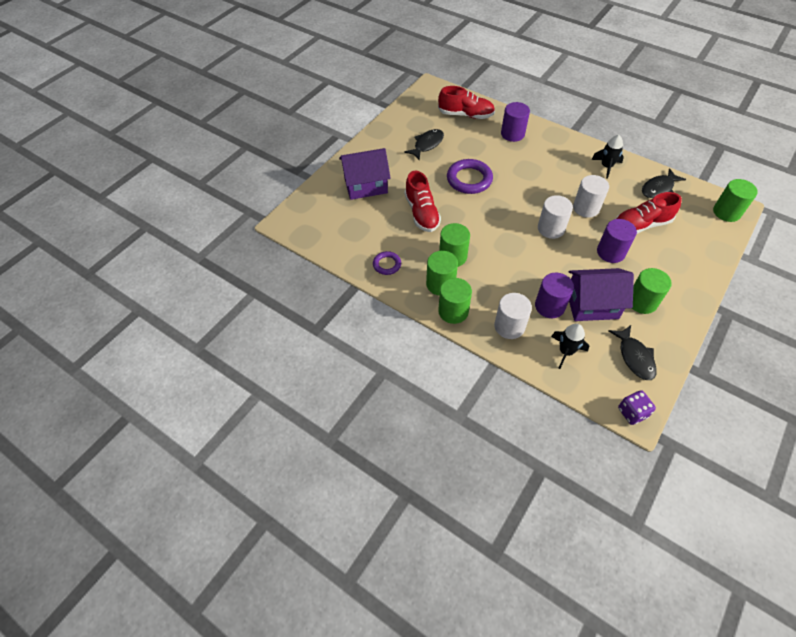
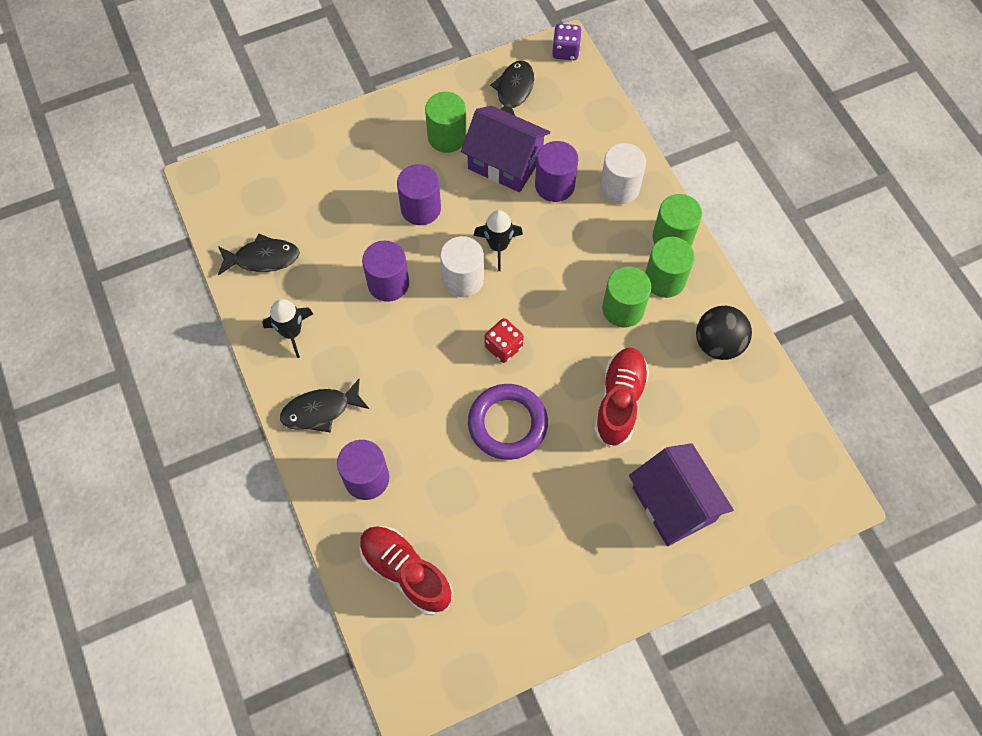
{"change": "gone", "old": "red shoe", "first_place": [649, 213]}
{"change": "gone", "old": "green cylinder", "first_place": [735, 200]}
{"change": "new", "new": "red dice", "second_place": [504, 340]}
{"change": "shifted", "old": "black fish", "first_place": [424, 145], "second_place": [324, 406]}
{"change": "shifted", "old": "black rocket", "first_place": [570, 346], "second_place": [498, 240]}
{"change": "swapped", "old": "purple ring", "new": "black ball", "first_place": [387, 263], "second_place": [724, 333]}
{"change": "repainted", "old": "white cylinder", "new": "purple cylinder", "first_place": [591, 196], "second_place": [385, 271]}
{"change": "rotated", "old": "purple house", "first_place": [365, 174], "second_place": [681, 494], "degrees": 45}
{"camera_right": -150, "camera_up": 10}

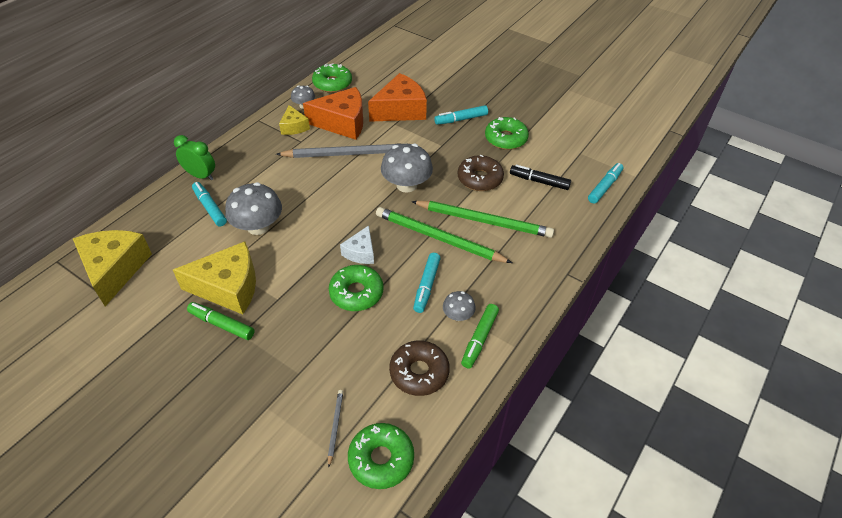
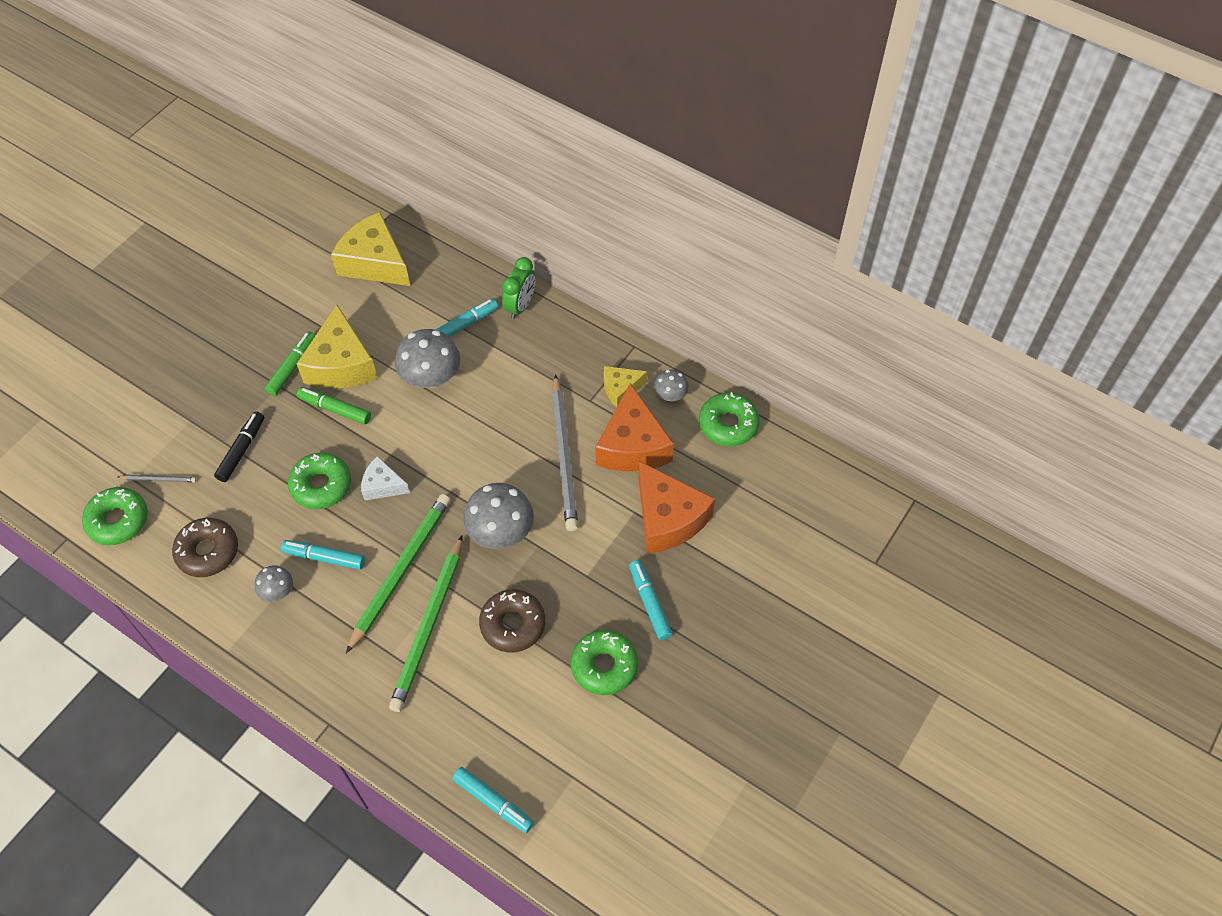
{"change": "shifted", "old": "green marker", "first_place": [480, 336], "second_place": [334, 405]}
{"change": "shifted", "old": "black marker", "first_place": [540, 177], "second_place": [239, 446]}
{"change": "rotated", "old": "yellow cheese", "first_place": [112, 268], "second_place": [370, 249], "degrees": -135}
{"camera_right": 90, "camera_up": 10}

> _TASK GOAL_
Restate the data word for word, minus any images.

> _TASK RESULT_
{"change": "gone", "old": "red shoe", "first_place": [649, 213]}
{"change": "gone", "old": "green cylinder", "first_place": [735, 200]}
{"change": "new", "new": "red dice", "second_place": [504, 340]}
{"change": "shifted", "old": "black fish", "first_place": [424, 145], "second_place": [324, 406]}
{"change": "shifted", "old": "black rocket", "first_place": [570, 346], "second_place": [498, 240]}
{"change": "swapped", "old": "purple ring", "new": "black ball", "first_place": [387, 263], "second_place": [724, 333]}
{"change": "repainted", "old": "white cylinder", "new": "purple cylinder", "first_place": [591, 196], "second_place": [385, 271]}
{"change": "rotated", "old": "purple house", "first_place": [365, 174], "second_place": [681, 494], "degrees": 45}
{"camera_right": -150, "camera_up": 10}

{"change": "shifted", "old": "green marker", "first_place": [480, 336], "second_place": [334, 405]}
{"change": "shifted", "old": "black marker", "first_place": [540, 177], "second_place": [239, 446]}
{"change": "rotated", "old": "yellow cheese", "first_place": [112, 268], "second_place": [370, 249], "degrees": -135}
{"camera_right": 90, "camera_up": 10}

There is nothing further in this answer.